RECORDED INFORMATION:

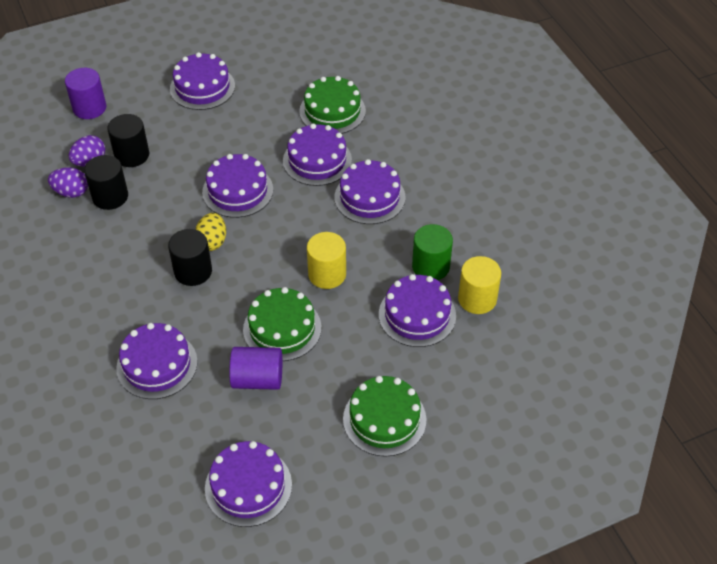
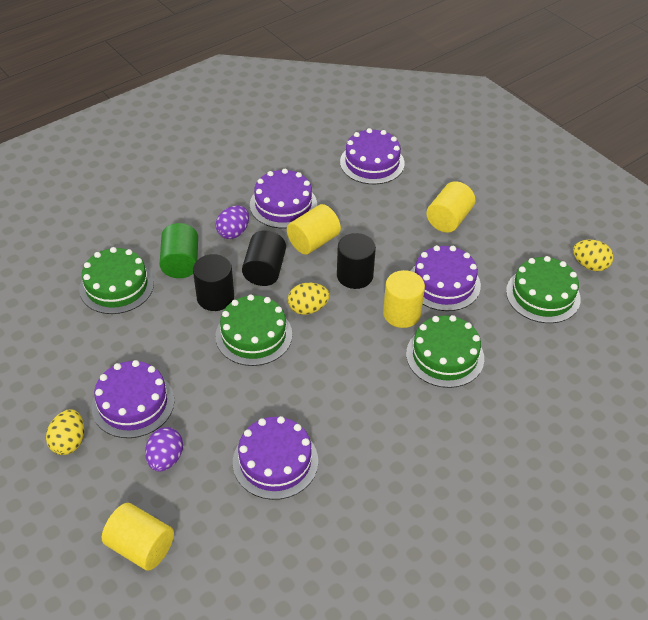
green cake: 3 -> 4
purple cake: 7 -> 5
purple cylinder: 2 -> 0
yellow cylinder: 2 -> 4
yellow egg: 1 -> 3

WHAT THE TASK REQUIRES: Set each line of the records down again exactly as it reads. Omit the pictures.

RESULT OF THIS TASK:
green cake: 3 -> 4
purple cake: 7 -> 5
purple cylinder: 2 -> 0
yellow cylinder: 2 -> 4
yellow egg: 1 -> 3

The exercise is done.